Copy the records below line by line and word for word, from the very first line through the line with "(245, 215) = (224, 315): pink", omitting each picture.

■ Stored data

>>>>

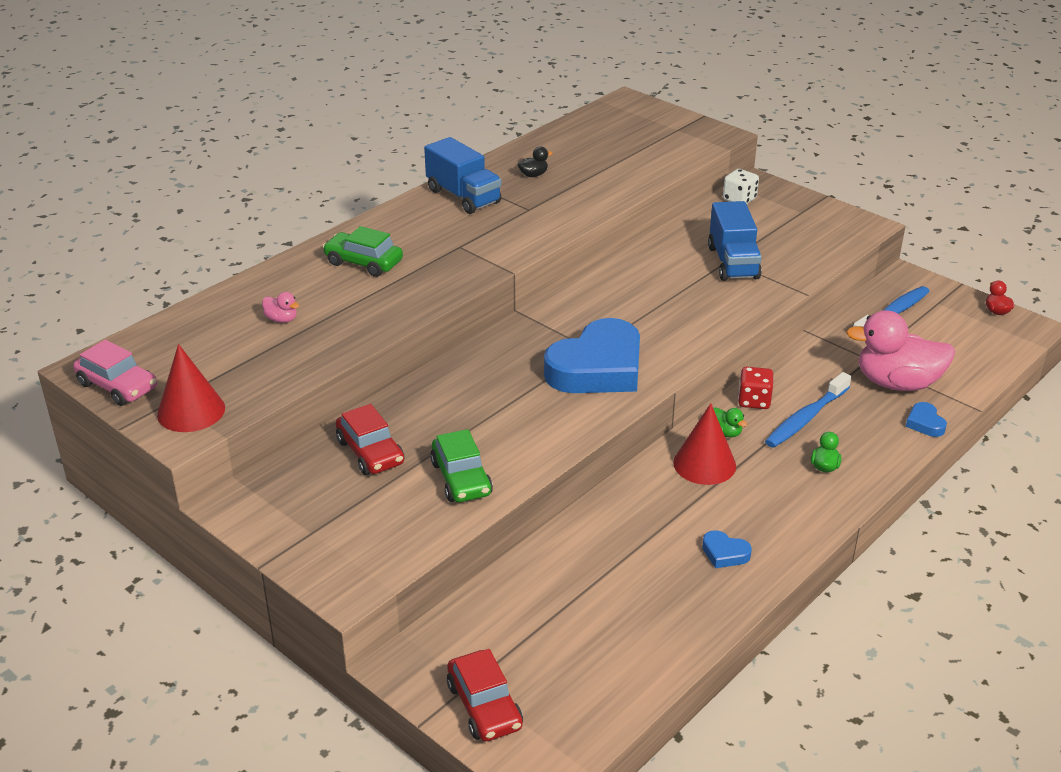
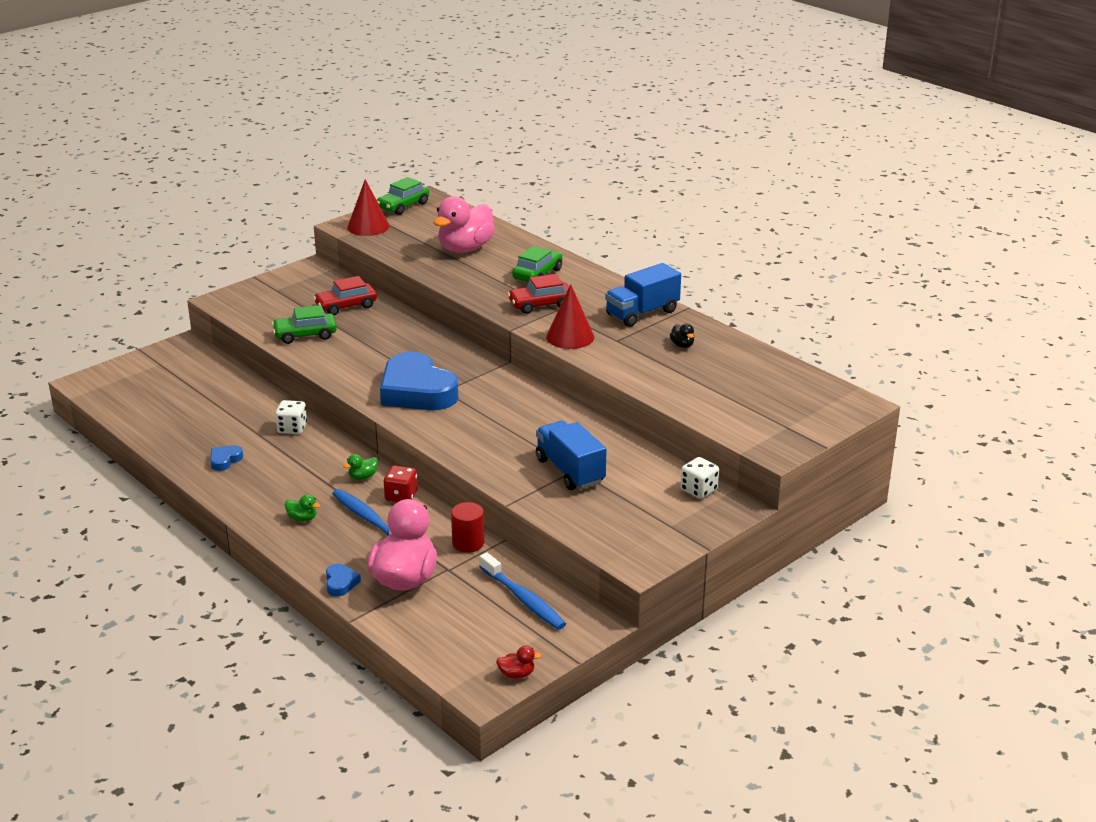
camera: 95 degrees right, 5 degrees down
(117, 386) = (403, 206): pink car -> green car
(281, 319) = (465, 248): pink duck -> pink duck, size x2.48
(484, 706) = (140, 367): red car -> red car (540, 304)
(633, 505) = (292, 428): none -> white dice
(704, 464) = (327, 463): red cone -> red cone (570, 337)
(733, 262) = (570, 471): blue truck -> blue truck turned 60 degrees clockwise
(820, 350) = (468, 543): none -> red cylinder
(925, 423) = (340, 583): blue heart -> blue heart turned 90 degrees clockwise

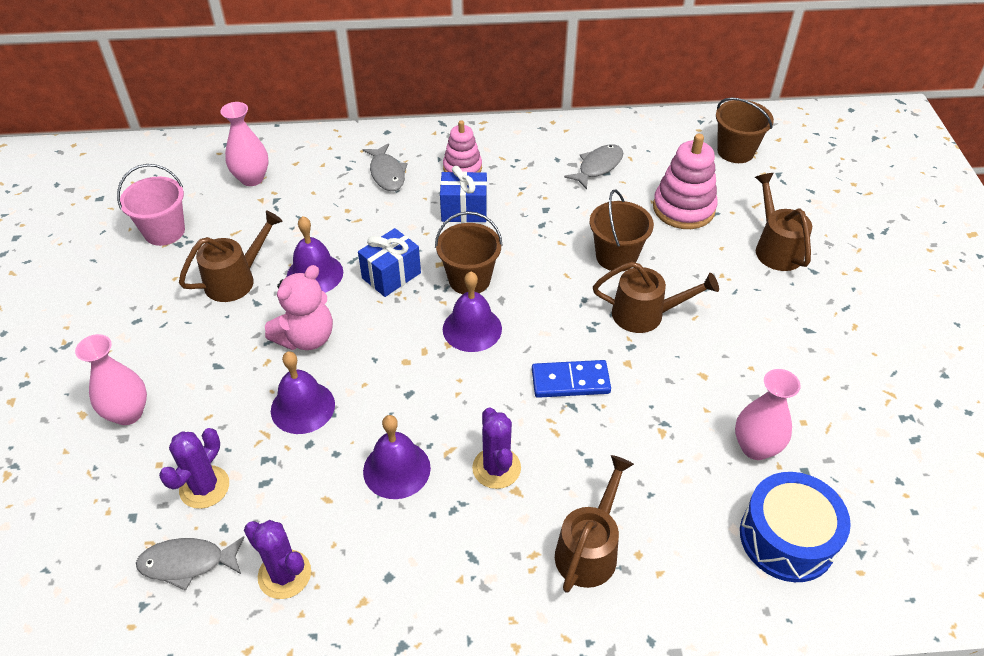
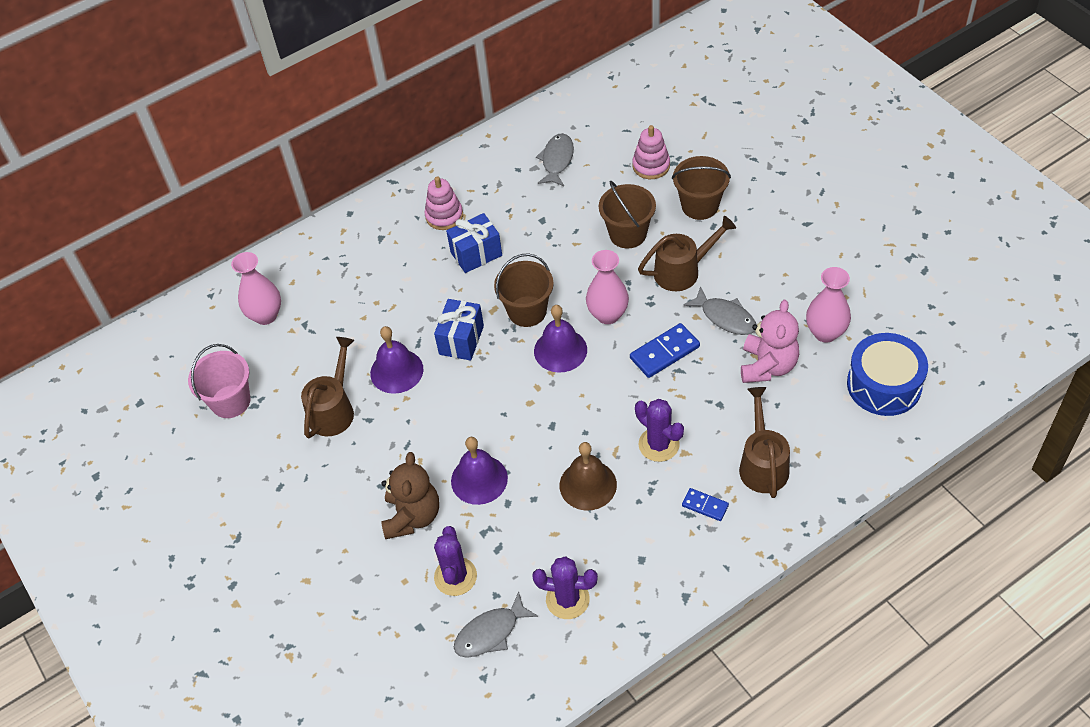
camera: 25 degrees left, 5 degrees up
(128, 413) = (343, 559): pink vase -> pink vase (608, 315)
(217, 408) = (412, 516): none -> brown teddy bear
(306, 338) = (435, 426): pink teddy bear -> pink teddy bear (767, 366)
(387, 173) = (383, 252): grey fish -> grey fish (725, 317)
(396, 469) = (588, 485): purple bell -> brown bell
(496, 558) = (705, 506): none -> blue domino
(683, 208) = (651, 166): pink stacking toy -> pink stacking toy, size x0.66
(735, 151) = (657, 93): brown bucket -> brown bucket (700, 206)
(775, 247) = (742, 166): brown watering can -> none

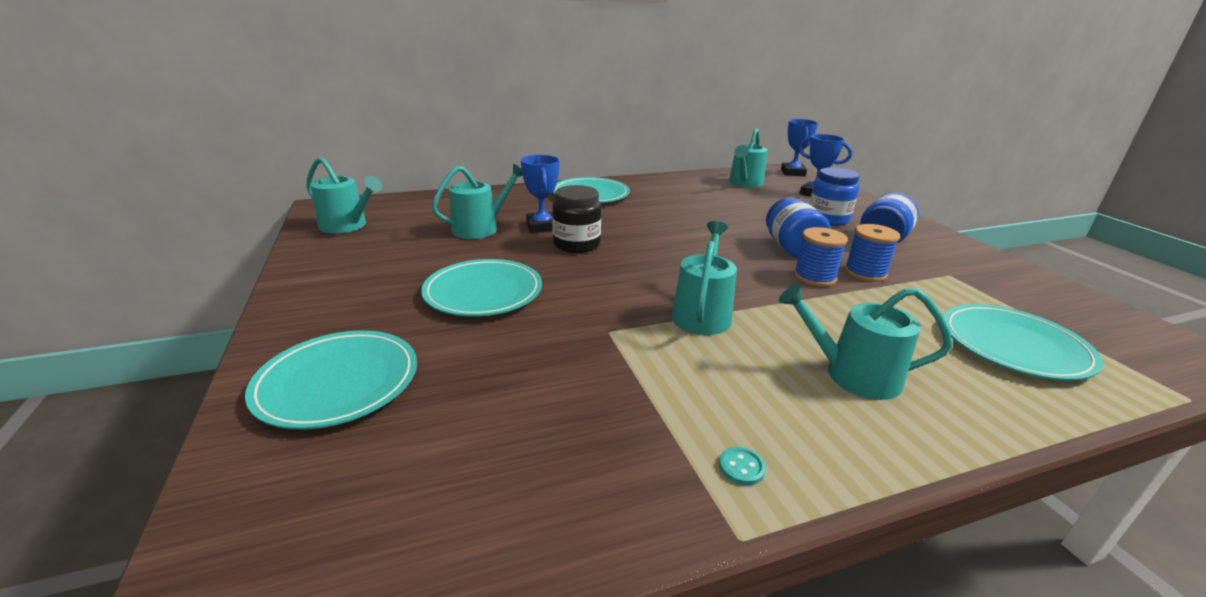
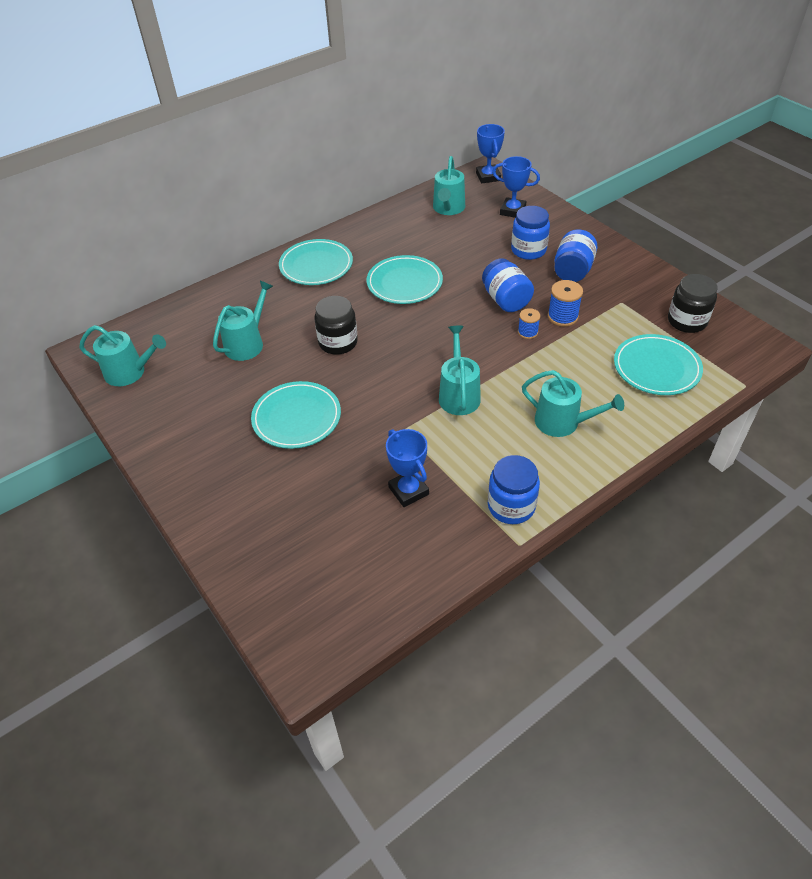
camera: 15 degrees left, 20 degrees up
(338, 382) = (255, 522): turquoise plate -> turquoise plate (404, 283)
(542, 226) = (298, 326): blue trophy -> blue trophy (408, 491)
(741, 467) = (511, 506): turquoise button -> blue jar
(814, 277) = (527, 332): blue spool -> blue spool, size x0.65
(853, 375) = (562, 422): turquoise watering can -> turquoise watering can turned 150 degrees counterclockwise
(1055, 308) = (687, 321): none -> black jar

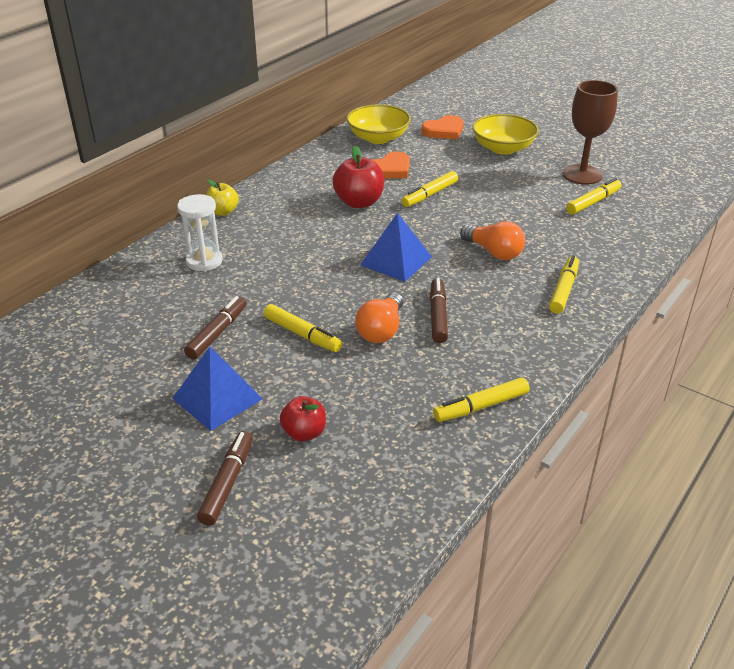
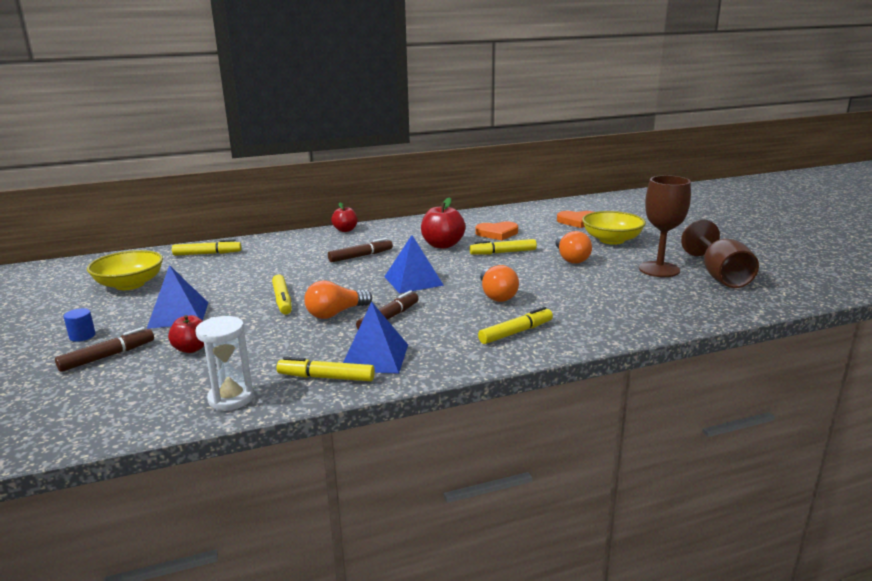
camera: 35 degrees right, 15 degrees down
(150, 473) = (82, 336): none -> blue cylinder
(204, 261) = (291, 250): white hourglass -> white hourglass (231, 398)
(217, 333) = (236, 284): brown marker -> brown marker (361, 256)
(223, 212) = (345, 230): yellow apple -> red apple
(378, 138) = (518, 216): yellow bowl -> yellow bowl (130, 284)
(489, 366) = (375, 357): none -> blue pyramid
(498, 184) = (571, 258): none -> orange light bulb
(593, 202) = (639, 288): yellow marker -> yellow marker (207, 254)
(633, 168) = (720, 276): none -> brown goblet

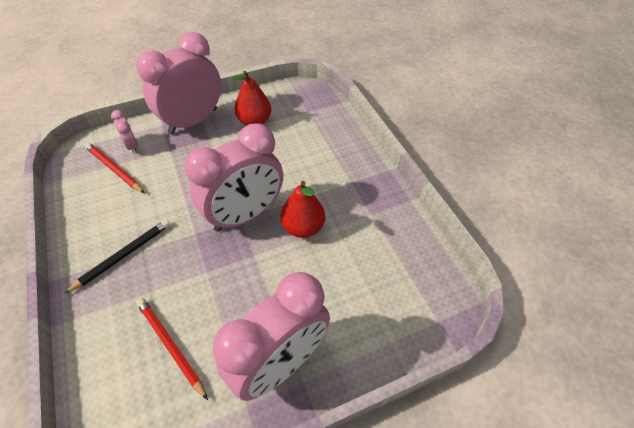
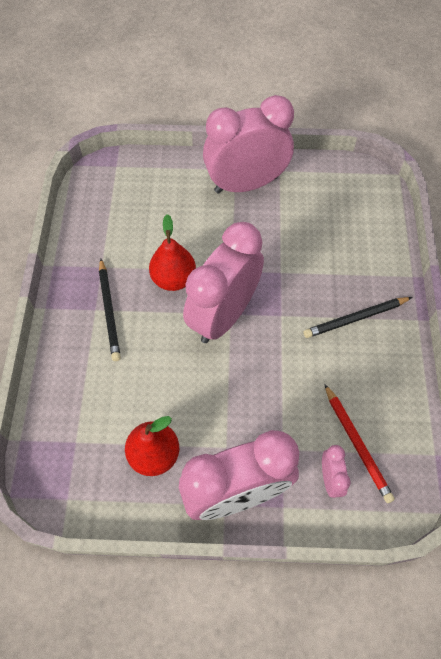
camera: 155 degrees left, 10 degrees up
(171, 346) = (324, 225): red pencil -> none
(245, 215) = (224, 315): pink clock -> pink clock turned 45 degrees counterclockwise
(339, 184) = (109, 311): none -> black pencil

<<<<

■ Answer
camera: 95 degrees right, 5 degrees down
(117, 386) = (403, 206): pink car -> green car
(281, 319) = (465, 248): pink duck -> pink duck, size x2.48
(484, 706) = (140, 367): red car -> red car (540, 304)
(633, 505) = (292, 428): none -> white dice
(704, 464) = (327, 463): red cone -> red cone (570, 337)
(733, 262) = (570, 471): blue truck -> blue truck turned 60 degrees clockwise
(820, 350) = (468, 543): none -> red cylinder
(925, 423) = (340, 583): blue heart -> blue heart turned 90 degrees clockwise

camera: 25 degrees left, 5 degrees up
(128, 413) = (343, 559): pink vase -> pink vase (608, 315)
(217, 408) = (412, 516): none -> brown teddy bear
(306, 338) = (435, 426): pink teddy bear -> pink teddy bear (767, 366)
(387, 173) = (383, 252): grey fish -> grey fish (725, 317)
(396, 469) = (588, 485): purple bell -> brown bell
(496, 558) = (705, 506): none -> blue domino
(683, 208) = (651, 166): pink stacking toy -> pink stacking toy, size x0.66
(735, 151) = (657, 93): brown bucket -> brown bucket (700, 206)
(775, 247) = (742, 166): brown watering can -> none

camera: 15 degrees left, 20 degrees up
(338, 382) = (255, 522): turquoise plate -> turquoise plate (404, 283)
(542, 226) = (298, 326): blue trophy -> blue trophy (408, 491)
(741, 467) = (511, 506): turquoise button -> blue jar
(814, 277) = (527, 332): blue spool -> blue spool, size x0.65
(853, 375) = (562, 422): turquoise watering can -> turquoise watering can turned 150 degrees counterclockwise
(1055, 308) = (687, 321): none -> black jar

camera: 35 degrees right, 15 degrees down
(150, 473) = (82, 336): none -> blue cylinder
(204, 261) = (291, 250): white hourglass -> white hourglass (231, 398)
(217, 333) = (236, 284): brown marker -> brown marker (361, 256)
(223, 212) = (345, 230): yellow apple -> red apple
(378, 138) = (518, 216): yellow bowl -> yellow bowl (130, 284)
(489, 366) = (375, 357): none -> blue pyramid
(498, 184) = (571, 258): none -> orange light bulb
(593, 202) = (639, 288): yellow marker -> yellow marker (207, 254)
(633, 168) = (720, 276): none -> brown goblet

camera: 155 degrees left, 10 degrees up
(171, 346) = (324, 225): red pencil -> none
(245, 215) = (224, 315): pink clock -> pink clock turned 45 degrees counterclockwise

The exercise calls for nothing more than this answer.